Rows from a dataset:

————

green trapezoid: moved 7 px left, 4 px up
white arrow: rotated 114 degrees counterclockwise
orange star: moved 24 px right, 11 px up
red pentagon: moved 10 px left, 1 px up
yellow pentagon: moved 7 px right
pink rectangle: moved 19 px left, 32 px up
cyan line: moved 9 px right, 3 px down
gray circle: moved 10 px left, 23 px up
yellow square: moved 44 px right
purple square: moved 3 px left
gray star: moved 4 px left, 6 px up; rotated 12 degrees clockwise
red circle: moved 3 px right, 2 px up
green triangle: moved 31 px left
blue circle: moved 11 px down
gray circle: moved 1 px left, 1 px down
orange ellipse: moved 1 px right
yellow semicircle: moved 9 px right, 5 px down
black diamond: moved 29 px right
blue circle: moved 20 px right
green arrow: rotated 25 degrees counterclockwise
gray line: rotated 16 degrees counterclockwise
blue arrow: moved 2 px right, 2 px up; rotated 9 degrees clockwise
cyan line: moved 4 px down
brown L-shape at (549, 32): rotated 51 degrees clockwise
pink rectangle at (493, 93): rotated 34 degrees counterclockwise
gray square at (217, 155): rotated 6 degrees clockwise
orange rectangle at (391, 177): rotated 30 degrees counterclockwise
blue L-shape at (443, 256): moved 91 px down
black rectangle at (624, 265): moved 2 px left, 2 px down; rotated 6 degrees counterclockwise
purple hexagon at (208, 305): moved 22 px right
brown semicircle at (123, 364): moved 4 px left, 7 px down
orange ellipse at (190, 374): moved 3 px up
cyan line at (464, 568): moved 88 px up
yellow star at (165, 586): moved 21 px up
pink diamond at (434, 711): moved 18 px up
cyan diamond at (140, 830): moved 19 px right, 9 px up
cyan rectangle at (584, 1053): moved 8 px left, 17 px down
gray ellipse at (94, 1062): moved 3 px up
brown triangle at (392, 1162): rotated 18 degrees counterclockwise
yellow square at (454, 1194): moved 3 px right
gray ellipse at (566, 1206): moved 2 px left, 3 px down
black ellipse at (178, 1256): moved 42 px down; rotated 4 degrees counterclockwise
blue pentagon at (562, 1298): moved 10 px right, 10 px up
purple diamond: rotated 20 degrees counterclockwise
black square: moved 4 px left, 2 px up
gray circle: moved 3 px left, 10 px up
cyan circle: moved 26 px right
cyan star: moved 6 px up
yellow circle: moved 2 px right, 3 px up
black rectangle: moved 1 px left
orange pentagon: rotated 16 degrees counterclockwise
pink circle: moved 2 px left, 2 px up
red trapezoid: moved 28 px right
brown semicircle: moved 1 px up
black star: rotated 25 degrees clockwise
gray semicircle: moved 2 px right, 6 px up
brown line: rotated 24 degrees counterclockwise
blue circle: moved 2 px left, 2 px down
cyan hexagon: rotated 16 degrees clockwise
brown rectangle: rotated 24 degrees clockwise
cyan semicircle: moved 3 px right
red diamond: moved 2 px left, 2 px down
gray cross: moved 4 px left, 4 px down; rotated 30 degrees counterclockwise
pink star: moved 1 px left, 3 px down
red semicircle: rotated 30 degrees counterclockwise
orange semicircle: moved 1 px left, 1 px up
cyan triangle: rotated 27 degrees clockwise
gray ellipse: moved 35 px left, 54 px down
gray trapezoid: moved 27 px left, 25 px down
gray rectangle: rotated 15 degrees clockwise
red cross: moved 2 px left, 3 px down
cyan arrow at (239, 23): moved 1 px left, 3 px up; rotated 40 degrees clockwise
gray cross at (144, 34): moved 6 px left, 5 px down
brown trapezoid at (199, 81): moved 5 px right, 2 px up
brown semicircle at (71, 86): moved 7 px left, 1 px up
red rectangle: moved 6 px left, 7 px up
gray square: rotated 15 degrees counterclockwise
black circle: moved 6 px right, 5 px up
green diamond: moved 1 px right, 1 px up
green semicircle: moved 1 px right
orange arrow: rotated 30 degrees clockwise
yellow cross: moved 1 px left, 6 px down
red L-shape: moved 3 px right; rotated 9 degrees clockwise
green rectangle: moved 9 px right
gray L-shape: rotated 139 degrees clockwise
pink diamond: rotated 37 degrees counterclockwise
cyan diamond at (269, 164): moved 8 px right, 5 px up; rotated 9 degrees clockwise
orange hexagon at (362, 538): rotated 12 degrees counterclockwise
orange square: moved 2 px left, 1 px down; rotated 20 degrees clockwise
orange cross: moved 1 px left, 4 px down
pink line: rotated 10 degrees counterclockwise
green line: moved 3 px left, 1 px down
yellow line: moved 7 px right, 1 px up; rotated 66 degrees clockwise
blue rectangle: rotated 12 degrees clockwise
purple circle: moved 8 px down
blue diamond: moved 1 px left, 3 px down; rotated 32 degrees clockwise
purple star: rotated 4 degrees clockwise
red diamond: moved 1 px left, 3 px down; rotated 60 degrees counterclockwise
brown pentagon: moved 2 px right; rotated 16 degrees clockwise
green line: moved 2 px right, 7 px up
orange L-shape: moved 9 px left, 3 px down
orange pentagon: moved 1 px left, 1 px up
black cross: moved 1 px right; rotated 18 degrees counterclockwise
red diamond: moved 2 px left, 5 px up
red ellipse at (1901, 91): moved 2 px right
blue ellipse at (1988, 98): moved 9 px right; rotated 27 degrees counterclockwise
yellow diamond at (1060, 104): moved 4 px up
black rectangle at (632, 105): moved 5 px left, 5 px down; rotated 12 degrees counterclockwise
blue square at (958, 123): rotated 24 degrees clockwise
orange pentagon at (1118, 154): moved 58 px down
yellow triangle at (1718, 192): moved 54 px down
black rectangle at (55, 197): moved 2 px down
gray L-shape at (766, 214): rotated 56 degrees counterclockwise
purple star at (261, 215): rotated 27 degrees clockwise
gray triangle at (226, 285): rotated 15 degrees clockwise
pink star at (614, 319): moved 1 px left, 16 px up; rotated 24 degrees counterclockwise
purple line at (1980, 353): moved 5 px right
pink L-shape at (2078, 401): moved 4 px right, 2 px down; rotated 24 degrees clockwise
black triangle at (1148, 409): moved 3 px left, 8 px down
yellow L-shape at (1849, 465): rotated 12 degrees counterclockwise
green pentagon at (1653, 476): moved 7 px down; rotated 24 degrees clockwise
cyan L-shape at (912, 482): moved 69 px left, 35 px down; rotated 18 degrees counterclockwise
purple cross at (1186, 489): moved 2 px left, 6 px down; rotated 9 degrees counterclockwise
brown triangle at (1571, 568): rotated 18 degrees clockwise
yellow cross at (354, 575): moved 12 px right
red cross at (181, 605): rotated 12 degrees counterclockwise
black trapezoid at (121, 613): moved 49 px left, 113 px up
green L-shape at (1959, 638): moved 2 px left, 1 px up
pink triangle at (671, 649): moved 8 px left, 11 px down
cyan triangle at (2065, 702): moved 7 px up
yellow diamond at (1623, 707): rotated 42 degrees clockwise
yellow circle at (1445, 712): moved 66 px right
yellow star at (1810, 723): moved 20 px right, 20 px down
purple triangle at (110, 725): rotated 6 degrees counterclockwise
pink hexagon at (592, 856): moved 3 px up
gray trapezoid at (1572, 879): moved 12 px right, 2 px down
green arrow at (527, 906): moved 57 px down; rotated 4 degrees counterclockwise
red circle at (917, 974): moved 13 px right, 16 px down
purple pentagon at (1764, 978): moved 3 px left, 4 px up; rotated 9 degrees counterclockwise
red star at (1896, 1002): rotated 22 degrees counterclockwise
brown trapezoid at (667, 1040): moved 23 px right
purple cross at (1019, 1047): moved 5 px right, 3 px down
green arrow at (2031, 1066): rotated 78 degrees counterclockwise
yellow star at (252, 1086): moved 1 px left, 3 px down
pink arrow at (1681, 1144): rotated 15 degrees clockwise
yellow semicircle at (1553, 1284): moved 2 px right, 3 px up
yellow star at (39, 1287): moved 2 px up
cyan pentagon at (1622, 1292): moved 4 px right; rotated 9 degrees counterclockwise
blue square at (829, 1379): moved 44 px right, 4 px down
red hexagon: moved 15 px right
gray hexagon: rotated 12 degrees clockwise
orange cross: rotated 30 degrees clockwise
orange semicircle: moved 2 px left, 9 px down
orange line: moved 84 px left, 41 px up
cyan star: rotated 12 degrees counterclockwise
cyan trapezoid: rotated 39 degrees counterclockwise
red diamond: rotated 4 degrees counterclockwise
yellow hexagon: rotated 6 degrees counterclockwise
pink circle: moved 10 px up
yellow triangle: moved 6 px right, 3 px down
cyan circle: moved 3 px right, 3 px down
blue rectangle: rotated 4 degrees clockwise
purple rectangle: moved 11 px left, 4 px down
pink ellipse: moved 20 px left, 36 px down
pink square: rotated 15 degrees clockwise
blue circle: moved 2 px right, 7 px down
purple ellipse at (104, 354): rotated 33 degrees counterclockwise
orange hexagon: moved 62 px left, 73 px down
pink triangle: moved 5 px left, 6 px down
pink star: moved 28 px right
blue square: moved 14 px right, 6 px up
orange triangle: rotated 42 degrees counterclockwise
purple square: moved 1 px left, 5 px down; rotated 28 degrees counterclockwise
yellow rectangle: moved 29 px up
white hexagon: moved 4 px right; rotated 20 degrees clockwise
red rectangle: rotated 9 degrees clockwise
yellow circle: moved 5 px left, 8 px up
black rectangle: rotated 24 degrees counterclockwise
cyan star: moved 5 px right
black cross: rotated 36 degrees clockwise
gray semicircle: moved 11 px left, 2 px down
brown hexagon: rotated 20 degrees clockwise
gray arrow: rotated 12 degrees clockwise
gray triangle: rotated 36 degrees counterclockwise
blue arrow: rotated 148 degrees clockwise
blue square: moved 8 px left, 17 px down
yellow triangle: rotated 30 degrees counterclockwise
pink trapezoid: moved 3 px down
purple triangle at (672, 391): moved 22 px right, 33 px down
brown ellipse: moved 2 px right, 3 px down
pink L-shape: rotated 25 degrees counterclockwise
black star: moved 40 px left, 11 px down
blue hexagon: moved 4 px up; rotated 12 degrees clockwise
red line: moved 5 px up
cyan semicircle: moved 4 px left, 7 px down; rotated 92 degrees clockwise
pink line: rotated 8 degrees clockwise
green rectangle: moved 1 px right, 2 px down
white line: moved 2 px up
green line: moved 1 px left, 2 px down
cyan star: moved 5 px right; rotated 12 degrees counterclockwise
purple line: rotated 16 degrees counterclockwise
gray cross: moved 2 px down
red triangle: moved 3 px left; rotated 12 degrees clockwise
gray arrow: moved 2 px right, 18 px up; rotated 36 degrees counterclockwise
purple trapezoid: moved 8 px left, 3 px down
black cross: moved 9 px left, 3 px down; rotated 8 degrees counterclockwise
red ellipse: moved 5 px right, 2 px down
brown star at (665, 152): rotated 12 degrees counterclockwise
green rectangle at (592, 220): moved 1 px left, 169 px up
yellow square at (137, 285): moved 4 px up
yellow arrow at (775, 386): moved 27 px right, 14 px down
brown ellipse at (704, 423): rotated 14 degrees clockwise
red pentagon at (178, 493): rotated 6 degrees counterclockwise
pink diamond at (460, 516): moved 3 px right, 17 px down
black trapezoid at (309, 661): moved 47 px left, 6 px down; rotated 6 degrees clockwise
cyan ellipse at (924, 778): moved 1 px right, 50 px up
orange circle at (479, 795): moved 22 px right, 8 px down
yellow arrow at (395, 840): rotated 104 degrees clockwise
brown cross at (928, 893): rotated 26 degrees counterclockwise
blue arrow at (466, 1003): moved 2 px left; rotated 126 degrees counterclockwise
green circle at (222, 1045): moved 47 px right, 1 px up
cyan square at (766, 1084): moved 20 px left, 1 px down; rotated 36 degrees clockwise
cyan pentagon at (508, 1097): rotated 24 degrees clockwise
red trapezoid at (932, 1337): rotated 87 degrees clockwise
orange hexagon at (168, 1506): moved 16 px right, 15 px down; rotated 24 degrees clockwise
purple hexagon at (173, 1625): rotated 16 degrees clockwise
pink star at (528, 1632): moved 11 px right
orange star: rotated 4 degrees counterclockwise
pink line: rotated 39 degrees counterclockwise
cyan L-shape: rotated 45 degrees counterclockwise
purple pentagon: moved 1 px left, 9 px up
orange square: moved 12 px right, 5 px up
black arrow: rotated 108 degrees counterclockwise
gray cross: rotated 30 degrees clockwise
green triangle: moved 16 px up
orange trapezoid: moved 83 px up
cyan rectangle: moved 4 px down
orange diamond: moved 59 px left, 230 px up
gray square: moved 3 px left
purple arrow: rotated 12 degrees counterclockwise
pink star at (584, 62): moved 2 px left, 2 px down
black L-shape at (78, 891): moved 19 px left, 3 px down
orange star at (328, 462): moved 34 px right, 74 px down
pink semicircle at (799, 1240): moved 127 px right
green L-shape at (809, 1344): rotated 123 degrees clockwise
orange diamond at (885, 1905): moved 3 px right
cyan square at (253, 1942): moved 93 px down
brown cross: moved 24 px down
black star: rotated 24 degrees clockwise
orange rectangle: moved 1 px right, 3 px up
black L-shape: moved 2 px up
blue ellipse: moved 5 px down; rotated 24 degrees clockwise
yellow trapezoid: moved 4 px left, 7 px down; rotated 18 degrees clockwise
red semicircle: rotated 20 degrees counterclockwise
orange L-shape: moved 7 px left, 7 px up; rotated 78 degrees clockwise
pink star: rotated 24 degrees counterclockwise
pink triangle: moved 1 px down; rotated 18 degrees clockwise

————

_What is being asked_.
Copy the rows above word for word, from the first row through the line containing "yellow semicircle: moved", with both of those lines included.

_Finished task_.
green trapezoid: moved 7 px left, 4 px up
white arrow: rotated 114 degrees counterclockwise
orange star: moved 24 px right, 11 px up
red pentagon: moved 10 px left, 1 px up
yellow pentagon: moved 7 px right
pink rectangle: moved 19 px left, 32 px up
cyan line: moved 9 px right, 3 px down
gray circle: moved 10 px left, 23 px up
yellow square: moved 44 px right
purple square: moved 3 px left
gray star: moved 4 px left, 6 px up; rotated 12 degrees clockwise
red circle: moved 3 px right, 2 px up
green triangle: moved 31 px left
blue circle: moved 11 px down
gray circle: moved 1 px left, 1 px down
orange ellipse: moved 1 px right
yellow semicircle: moved 9 px right, 5 px down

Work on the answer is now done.